THE DATA:
◆ ◆ ◆ ◆
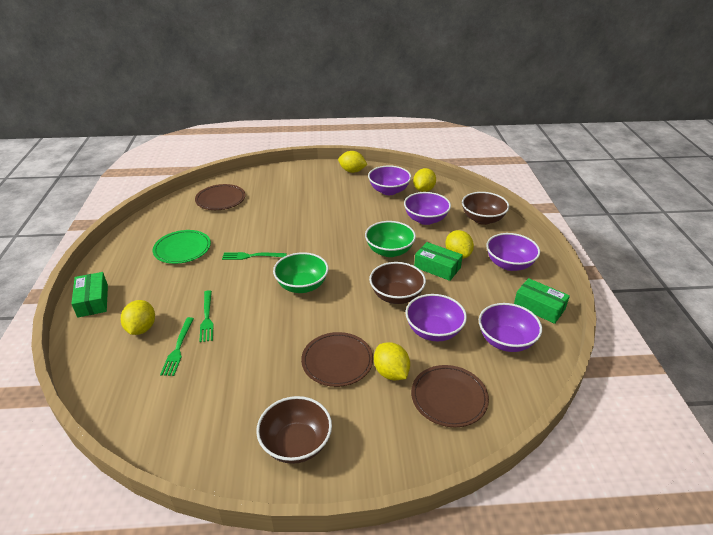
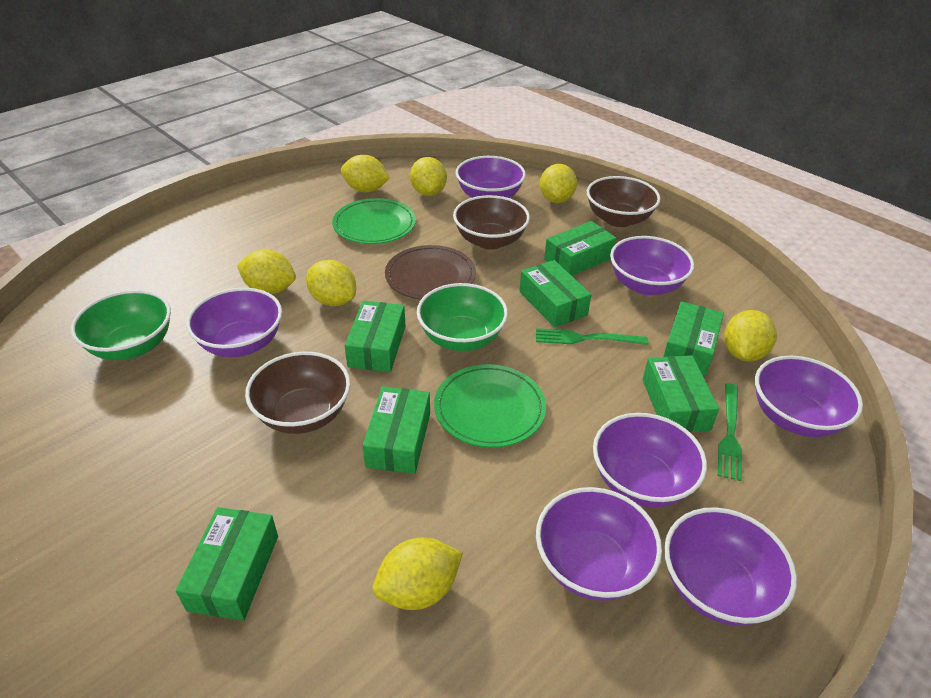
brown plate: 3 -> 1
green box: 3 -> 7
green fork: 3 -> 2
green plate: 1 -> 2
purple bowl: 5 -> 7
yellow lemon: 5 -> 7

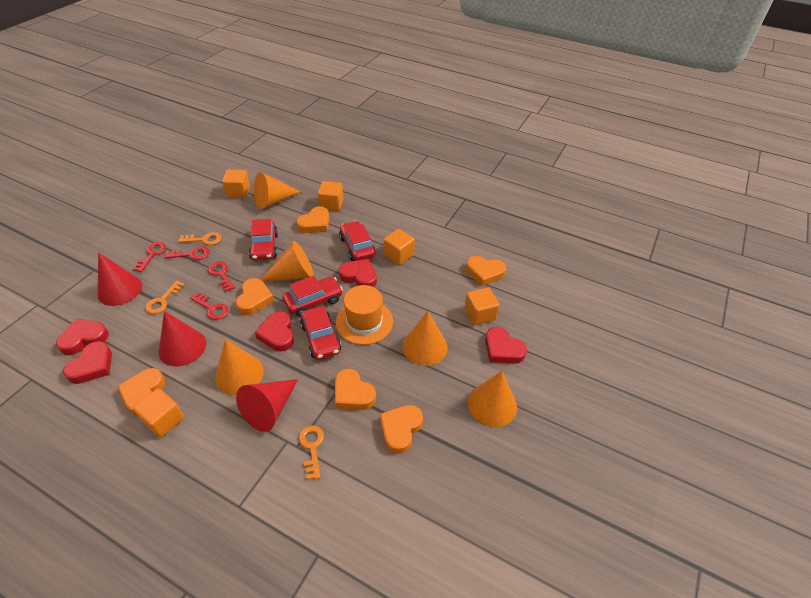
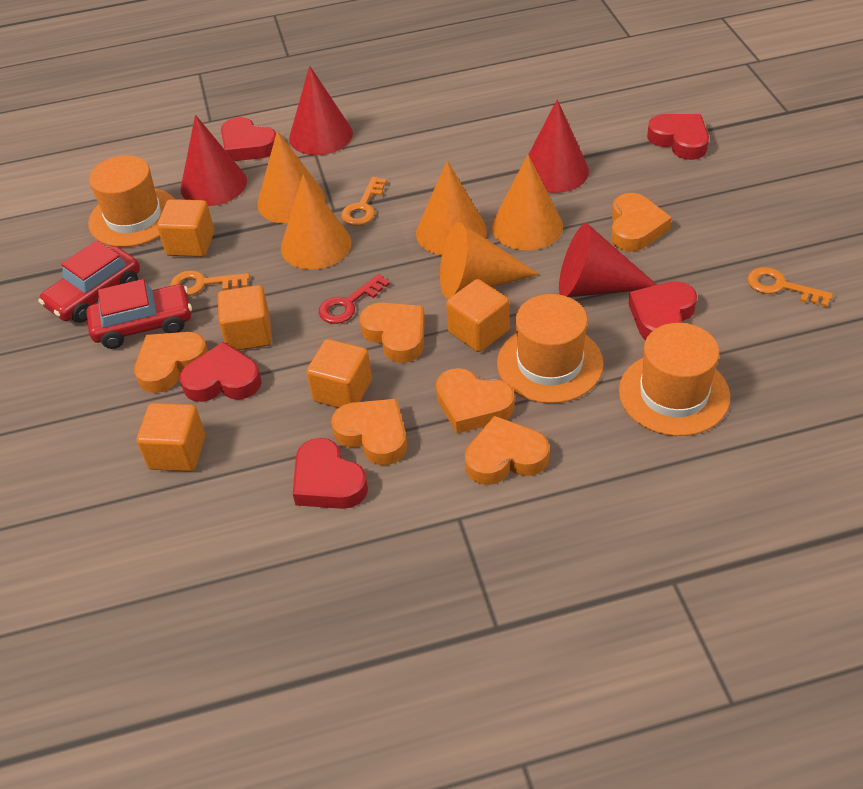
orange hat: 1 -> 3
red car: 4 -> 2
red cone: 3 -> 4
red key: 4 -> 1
◆ ◆ ◆ ◆
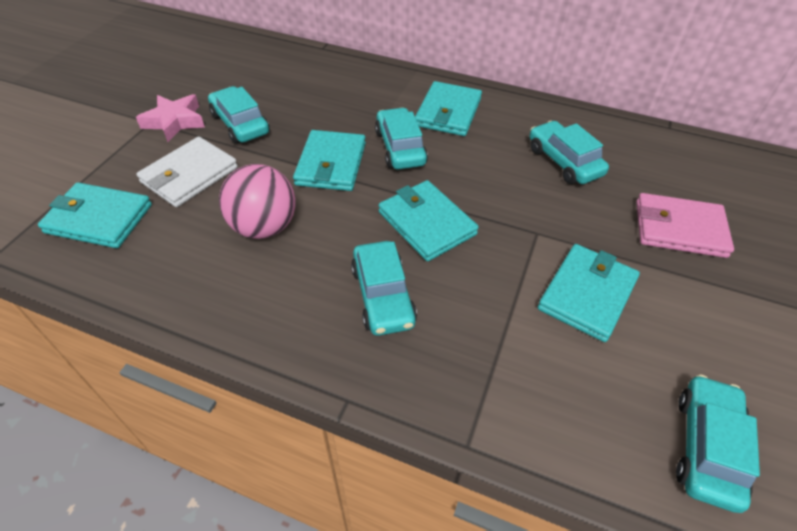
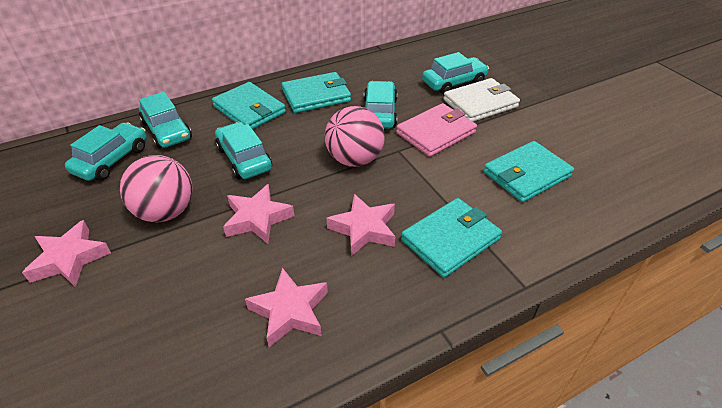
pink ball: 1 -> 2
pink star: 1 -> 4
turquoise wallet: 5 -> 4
◆ ◆ ◆ ◆
REQUIRED WORK:
Every line in the records that holds the word "green" should be copied into the answer.

TASK ANSWER:
green box: 3 -> 7
green fork: 3 -> 2
green plate: 1 -> 2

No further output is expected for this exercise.